Please restate the listing word for word, omitting the images.

DATA EXTRACT:
#####

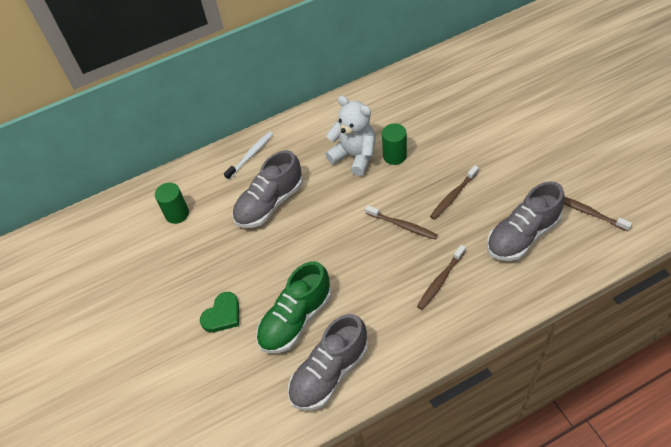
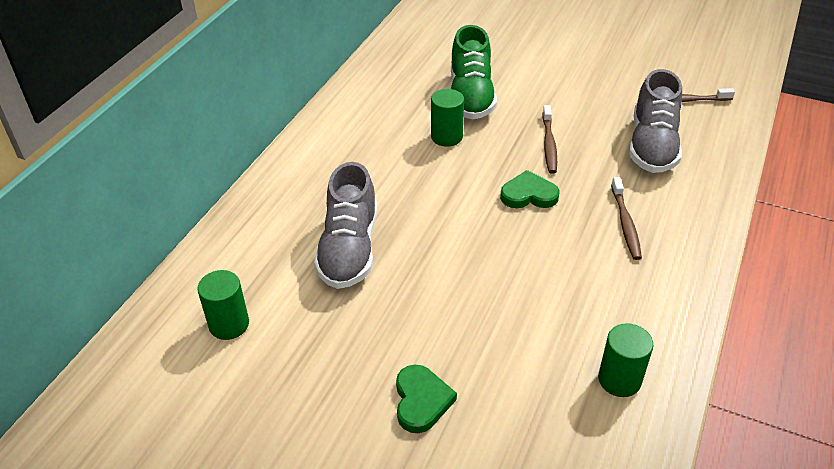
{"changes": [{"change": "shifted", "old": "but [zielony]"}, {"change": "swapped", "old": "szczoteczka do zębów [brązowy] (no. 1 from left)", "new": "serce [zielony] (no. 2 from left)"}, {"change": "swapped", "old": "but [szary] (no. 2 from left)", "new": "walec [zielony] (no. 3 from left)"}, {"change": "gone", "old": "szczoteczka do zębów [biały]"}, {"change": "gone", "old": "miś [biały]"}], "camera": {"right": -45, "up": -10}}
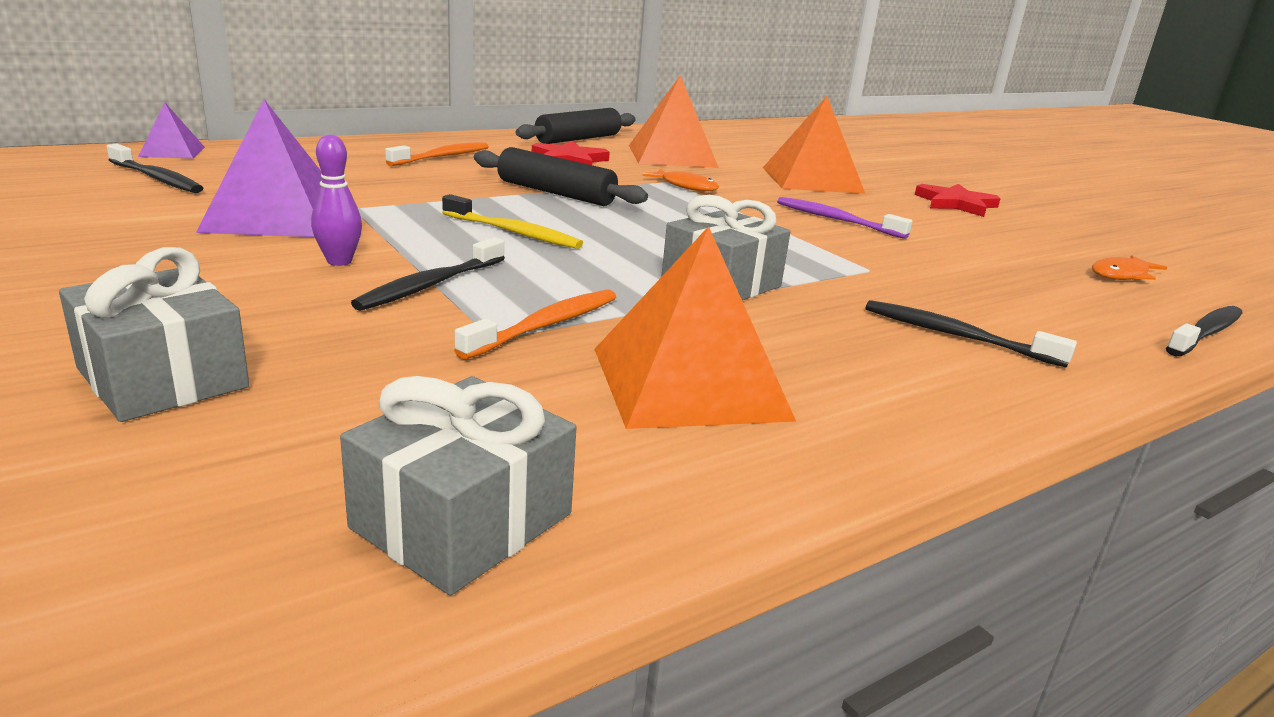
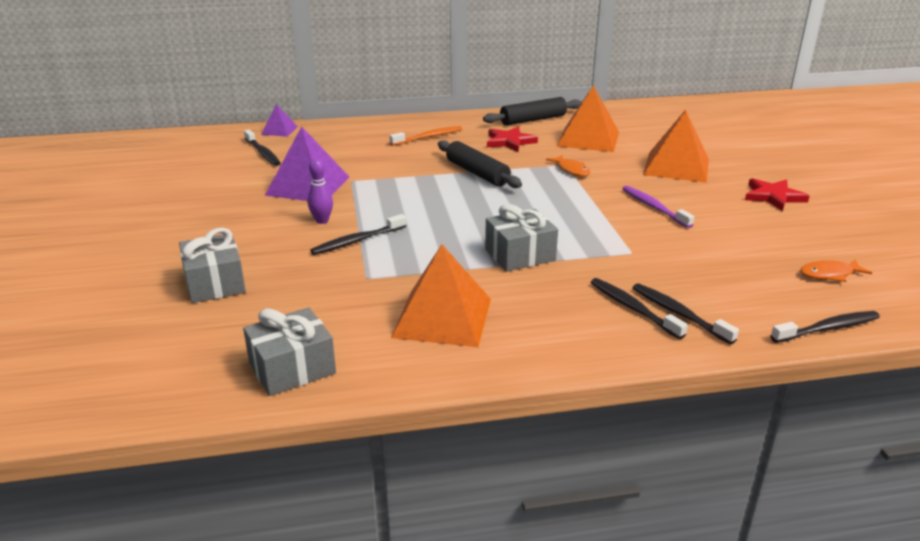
{"changes": [{"change": "new", "new": "szczoteczka do zębów [czarny] (no. 4 from left)"}, {"change": "gone", "old": "szczoteczka do zębów [żółty]"}, {"change": "gone", "old": "szczoteczka do zębów [pomarańczowy] (no. 2 from left)"}], "camera": {"right": 25, "up": 5}}
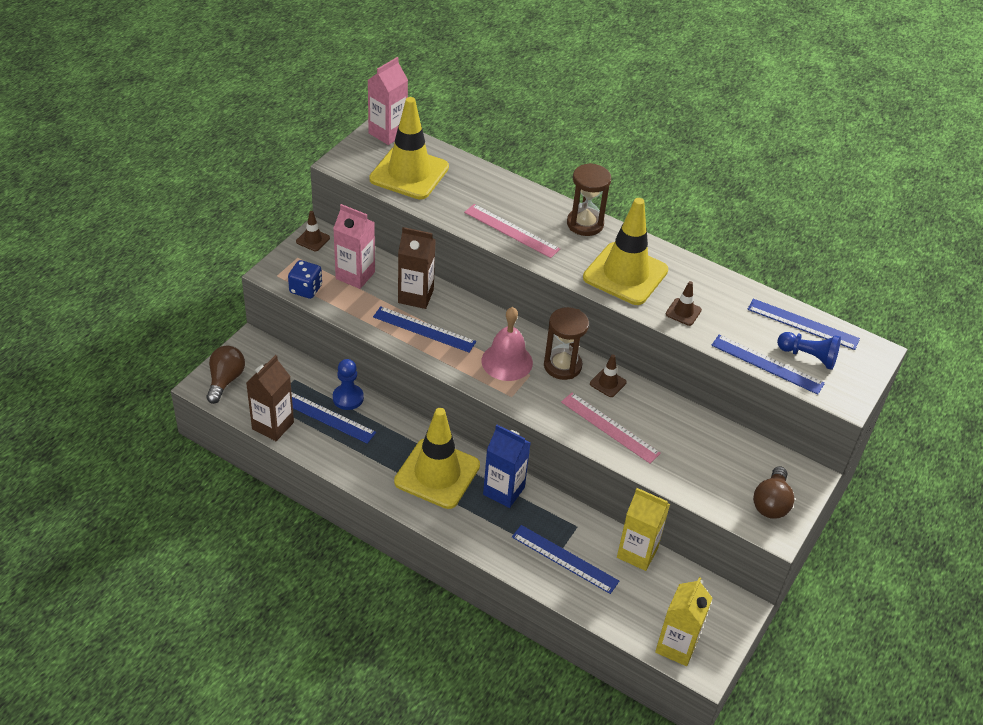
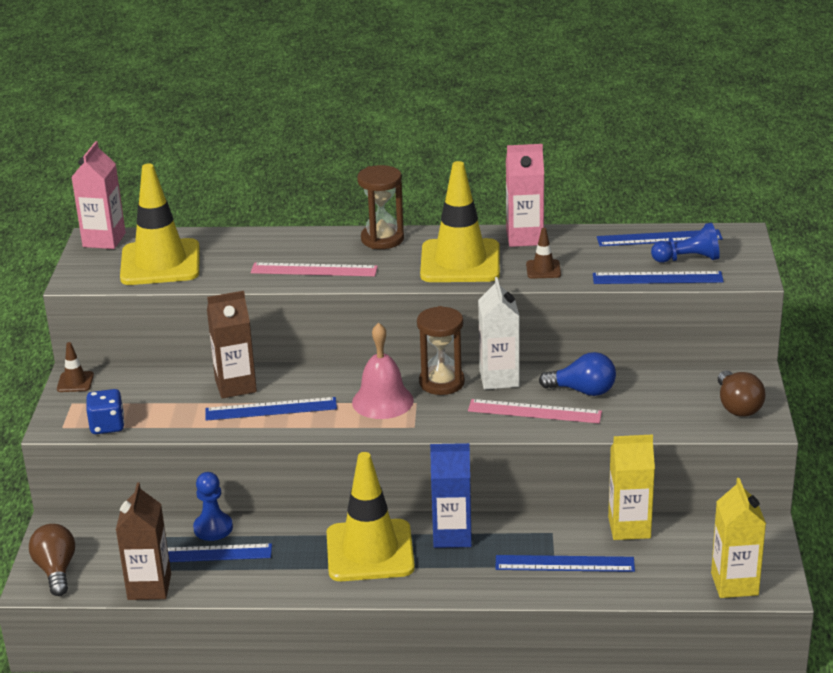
{"changes": [{"change": "swapped", "old": "pachołek [brązowy] (no. 2 from left)", "new": "karton mleka [biały]"}, {"change": "shifted", "old": "karton mleka [różowy] (no. 1 from left in the first image)", "new": "karton mleka [różowy] (no. 2 from left)"}, {"change": "new", "new": "żarówka [niebieski]"}], "camera": {"right": -25, "up": -15}}
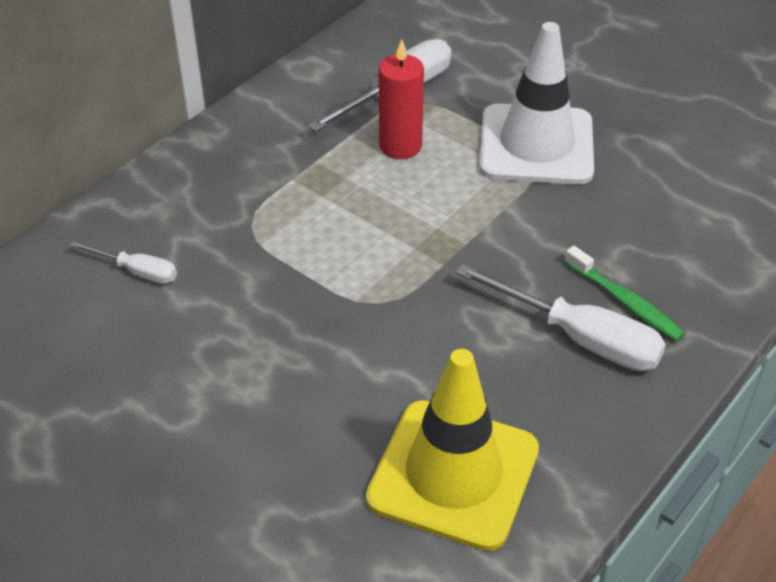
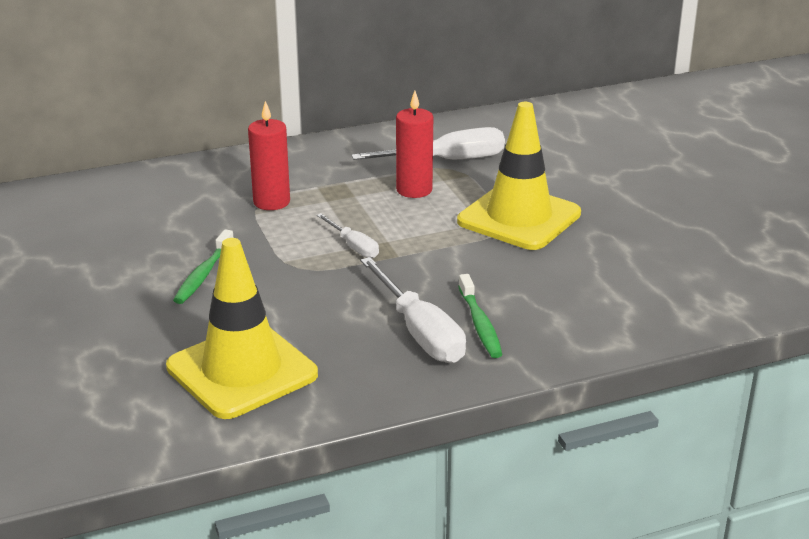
{"changes": [{"change": "new", "new": "szczoteczka do zębów [zielony] (no. 1 from left)"}, {"change": "new", "new": "świeca [czerwony] (no. 1 from left)"}, {"change": "shifted", "old": "śrubokręt [biały] (no. 1 from left)"}, {"change": "repainted", "old": "pachołek [biały]", "new": "pachołek [żółty] (no. 2 from left)"}], "camera": {"right": 30, "up": -15}}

#####

ANSWER BELOW:
{"changes": [{"change": "shifted", "old": "but [zielony]"}, {"change": "swapped", "old": "szczoteczka do zębów [brązowy] (no. 1 from left)", "new": "serce [zielony] (no. 2 from left)"}, {"change": "swapped", "old": "but [szary] (no. 2 from left)", "new": "walec [zielony] (no. 3 from left)"}, {"change": "gone", "old": "szczoteczka do zębów [biały]"}, {"change": "gone", "old": "miś [biały]"}], "camera": {"right": -45, "up": -10}}
{"changes": [{"change": "new", "new": "szczoteczka do zębów [czarny] (no. 4 from left)"}, {"change": "gone", "old": "szczoteczka do zębów [żółty]"}, {"change": "gone", "old": "szczoteczka do zębów [pomarańczowy] (no. 2 from left)"}], "camera": {"right": 25, "up": 5}}
{"changes": [{"change": "swapped", "old": "pachołek [brązowy] (no. 2 from left)", "new": "karton mleka [biały]"}, {"change": "shifted", "old": "karton mleka [różowy] (no. 1 from left in the first image)", "new": "karton mleka [różowy] (no. 2 from left)"}, {"change": "new", "new": "żarówka [niebieski]"}], "camera": {"right": -25, "up": -15}}
{"changes": [{"change": "new", "new": "szczoteczka do zębów [zielony] (no. 1 from left)"}, {"change": "new", "new": "świeca [czerwony] (no. 1 from left)"}, {"change": "shifted", "old": "śrubokręt [biały] (no. 1 from left)"}, {"change": "repainted", "old": "pachołek [biały]", "new": "pachołek [żółty] (no. 2 from left)"}], "camera": {"right": 30, "up": -15}}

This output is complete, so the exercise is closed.